▶ Problem
Only the lines from the one containing "white brick A5 level 2 -> none" through the last line of the entries are wanted. Transcribe them exactly.

Object correspondence data:
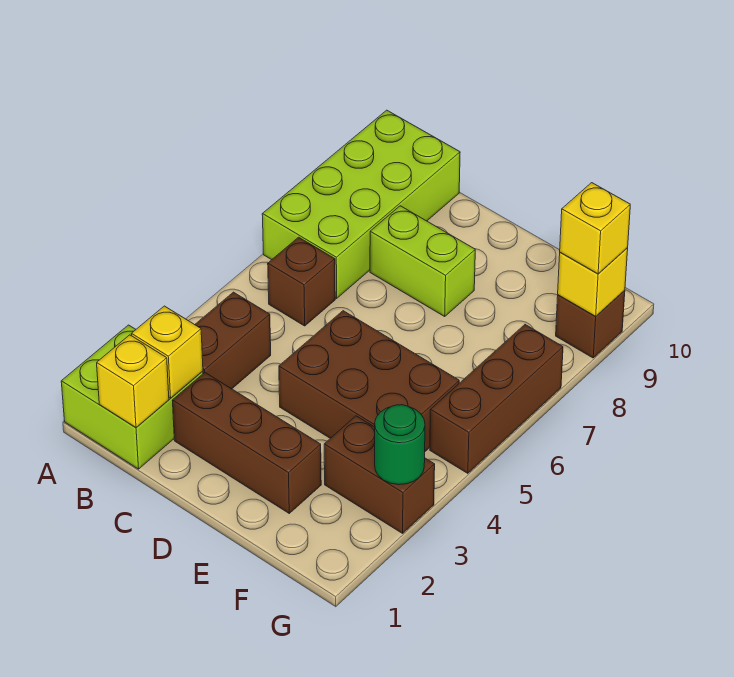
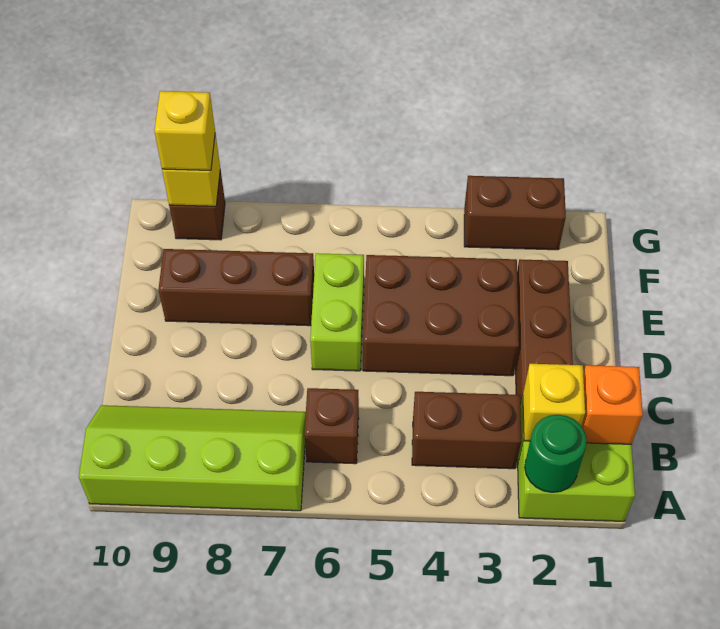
lime brick A7:B10 level 1 -> lime slope A7:B10 level 1 top A
yellow brick B1 level 2 -> orange brick B1 level 2
lime brick C8:D8 level 1 -> lime brick D6:E6 level 1
brown brick D4:F5 level 1 -> brown brick D3:E5 level 1
brown brick F3:G3 level 1 -> brown brick G2:G3 level 1
green round brick G3 level 2 -> green round brick A2 level 2
brown brick G5:G7 level 1 -> brown brick E7:E9 level 1

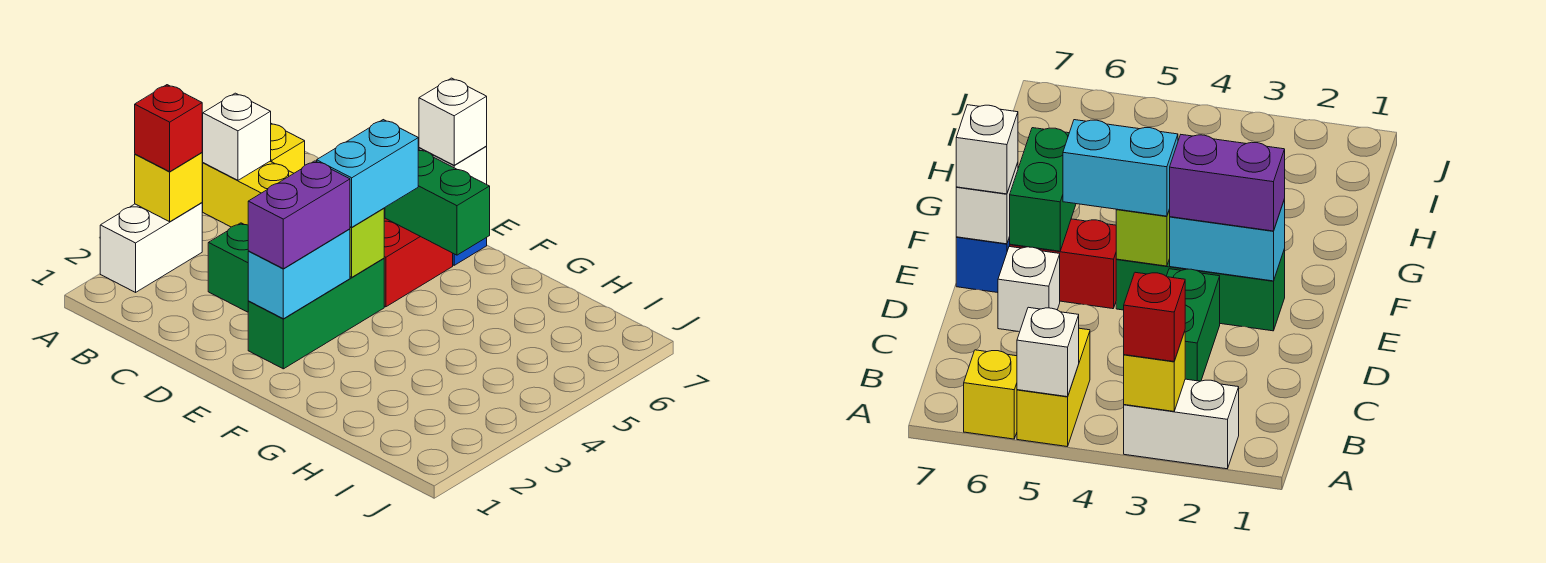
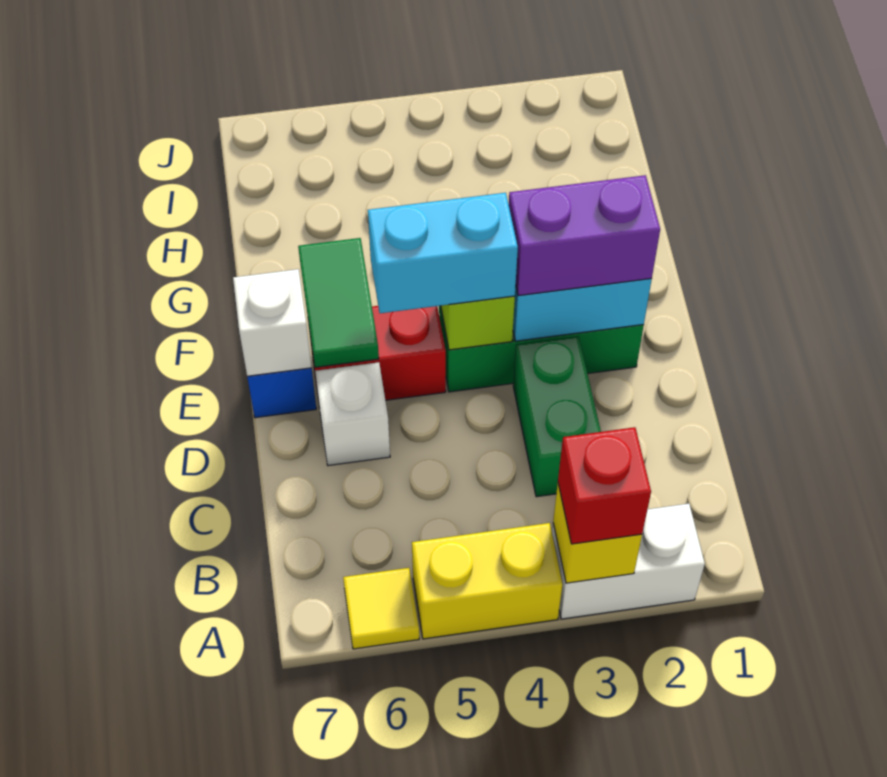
yellow brick A5:B5 level 1 -> yellow brick A4:A5 level 1
white brick A5 level 2 -> none
yellow brick A6 level 1 -> yellow tile A6 level 1
green brick E6:F6 level 2 -> green tile E6:F6 level 2
white brick E7 level 3 -> none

▶ Task solution
white brick A5 level 2 -> none
yellow brick A6 level 1 -> yellow tile A6 level 1
green brick E6:F6 level 2 -> green tile E6:F6 level 2
white brick E7 level 3 -> none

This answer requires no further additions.